--- START ---

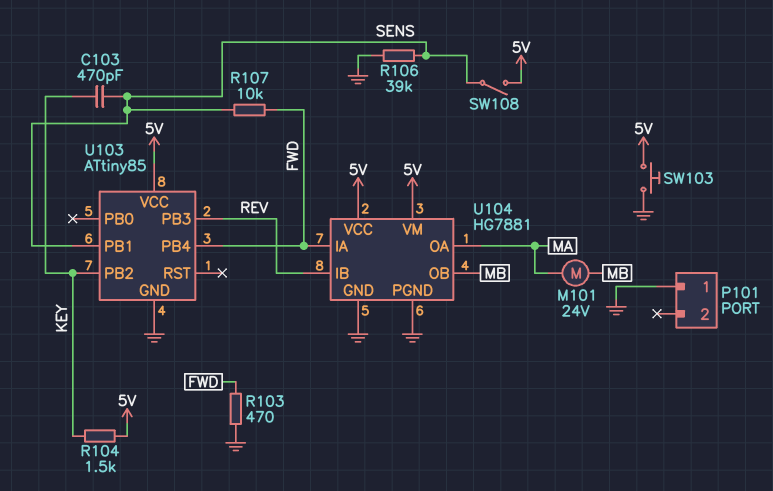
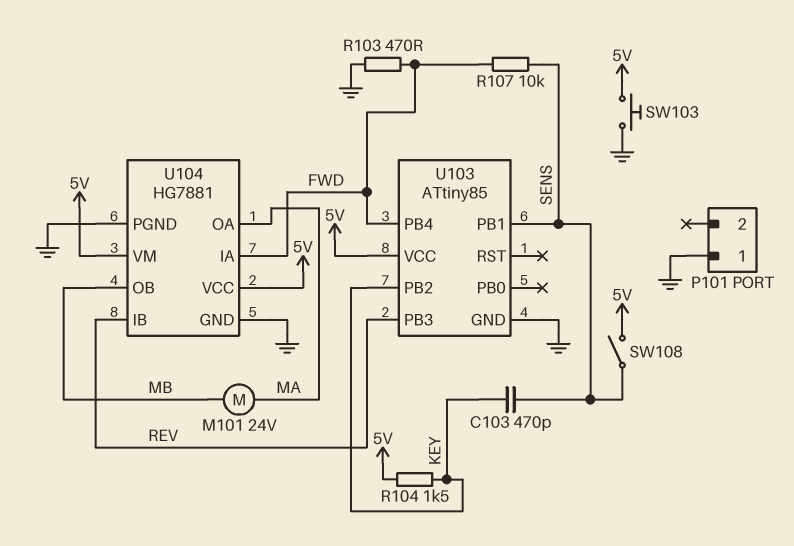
R106: 39k (GND, SENS) -> none

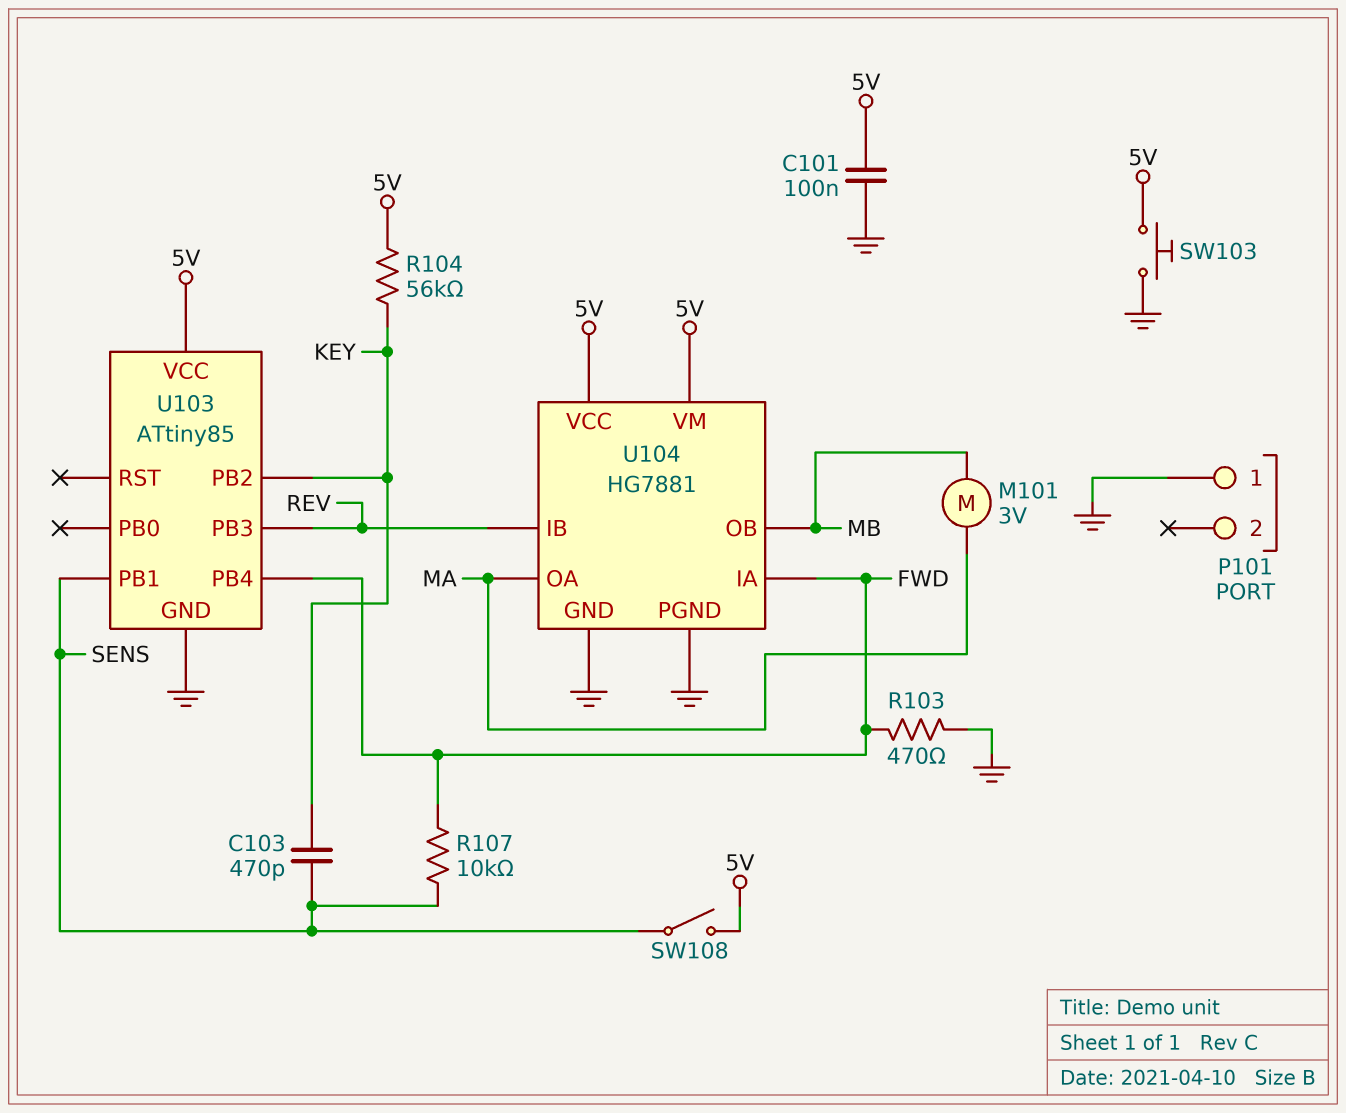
C101: none -> 100nF (5V, GND)
M101: motor 24V (MA, MB) -> motor 3V (MA, MB)
R104: 1.5k (5V, KEY) -> 56k (5V, KEY)

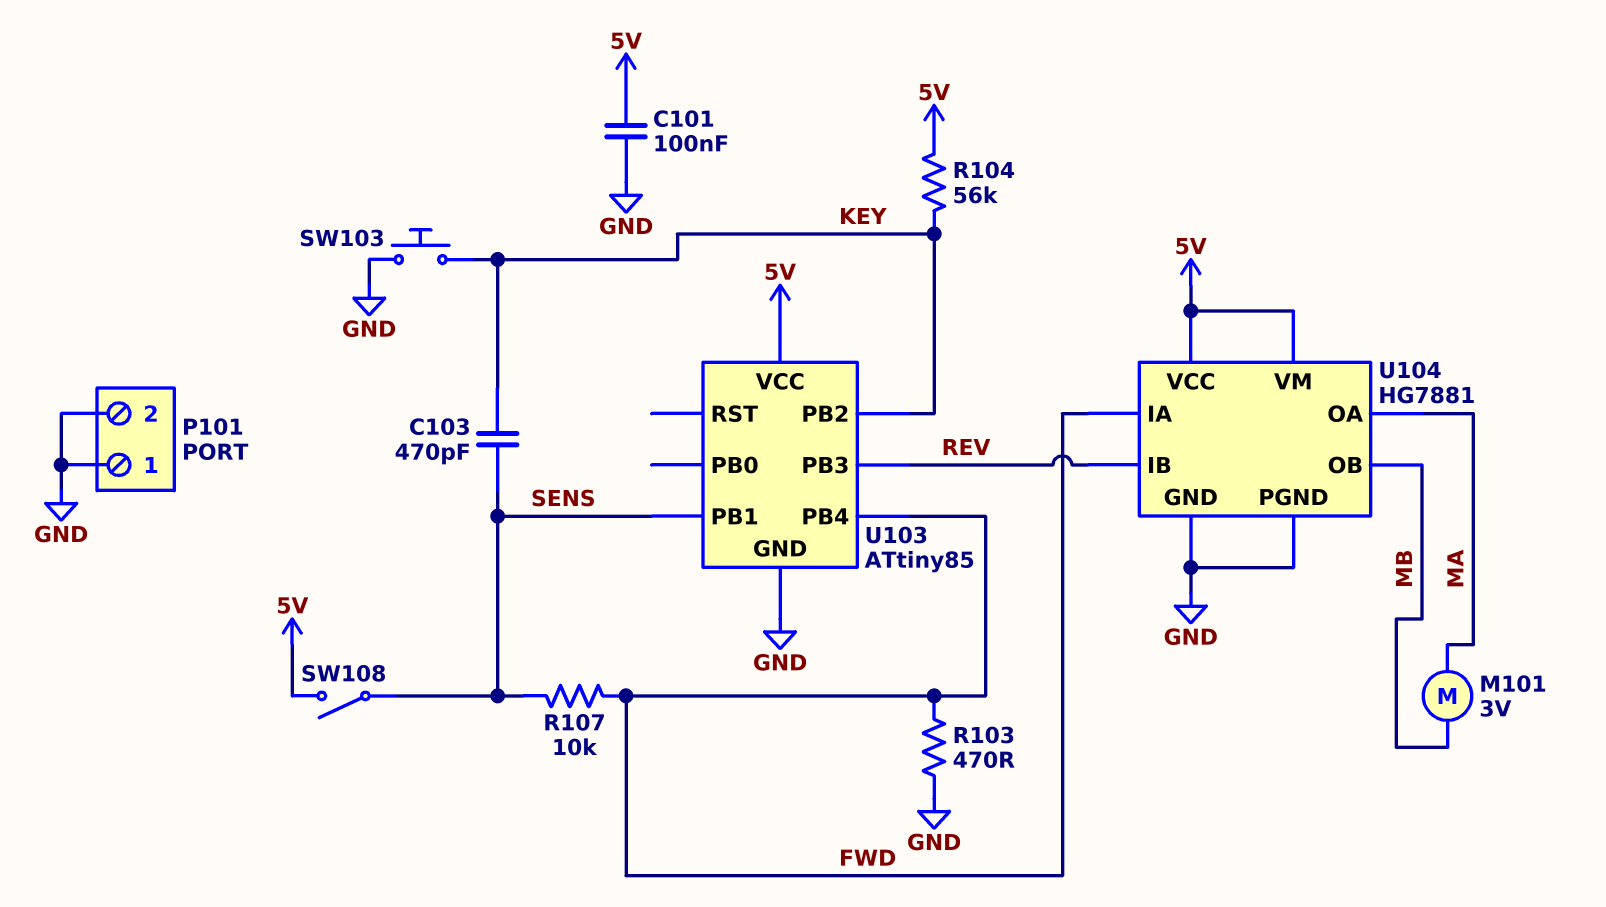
P101 pin 2: none -> GND
SW103: button (5V, GND) -> button (GND, KEY)

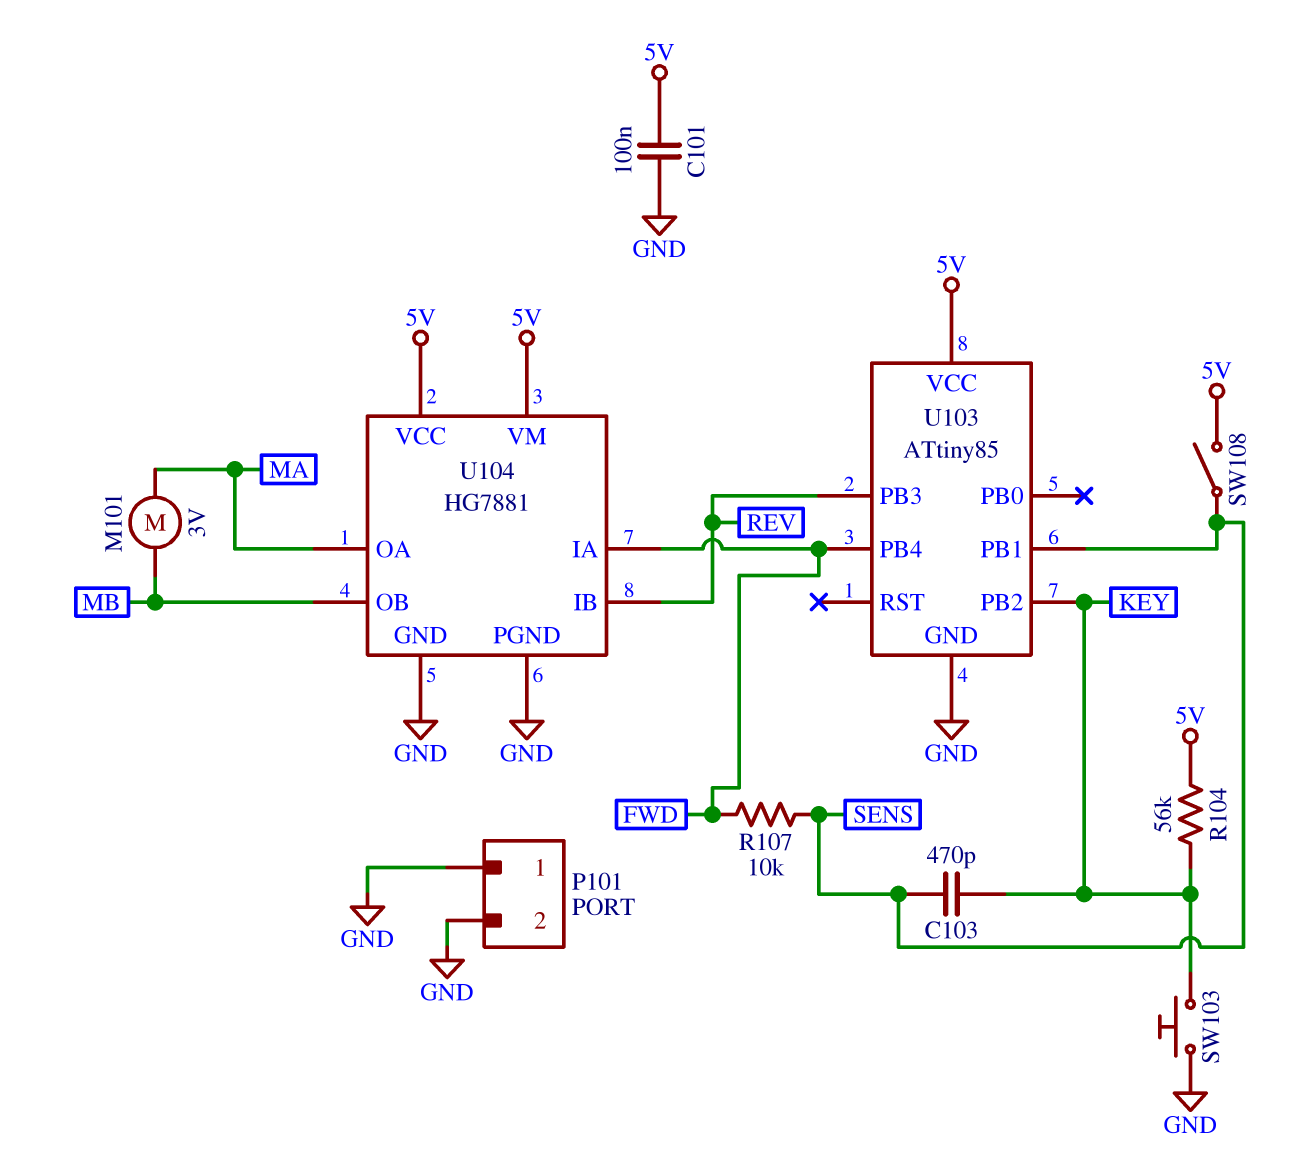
R103: 470 (FWD, GND) -> none

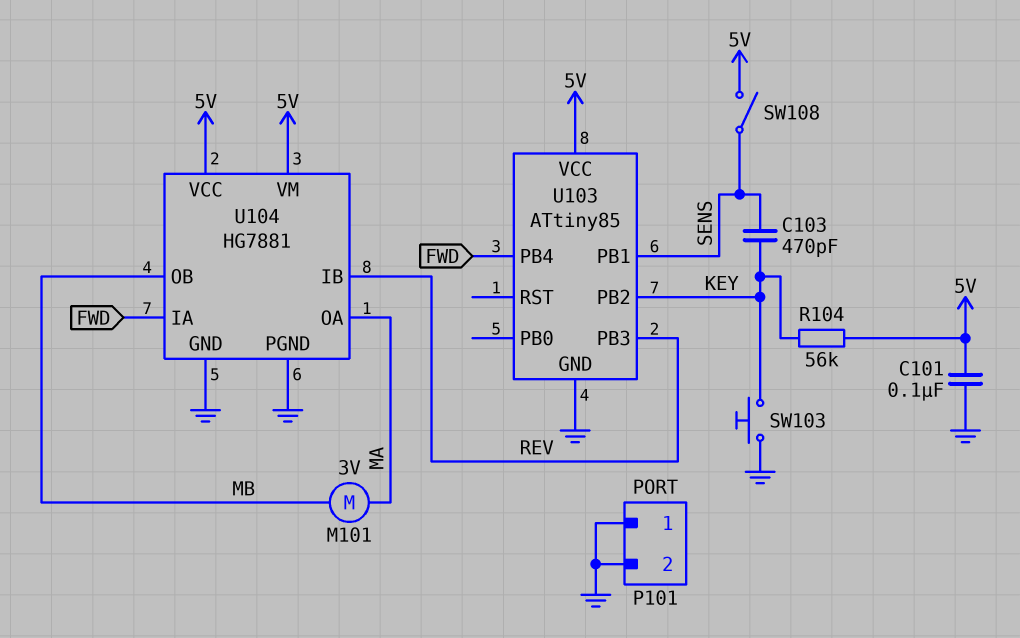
R107: 10k (FWD, SENS) -> none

--- END ---

WHAT IS BEING ASKED:
Return all the material exactly, pictures excluded.

EXERCISE OUTPUT:
R106: 39k (GND, SENS) -> none

C101: none -> 100nF (5V, GND)
M101: motor 24V (MA, MB) -> motor 3V (MA, MB)
R104: 1.5k (5V, KEY) -> 56k (5V, KEY)

P101 pin 2: none -> GND
SW103: button (5V, GND) -> button (GND, KEY)

R103: 470 (FWD, GND) -> none

R107: 10k (FWD, SENS) -> none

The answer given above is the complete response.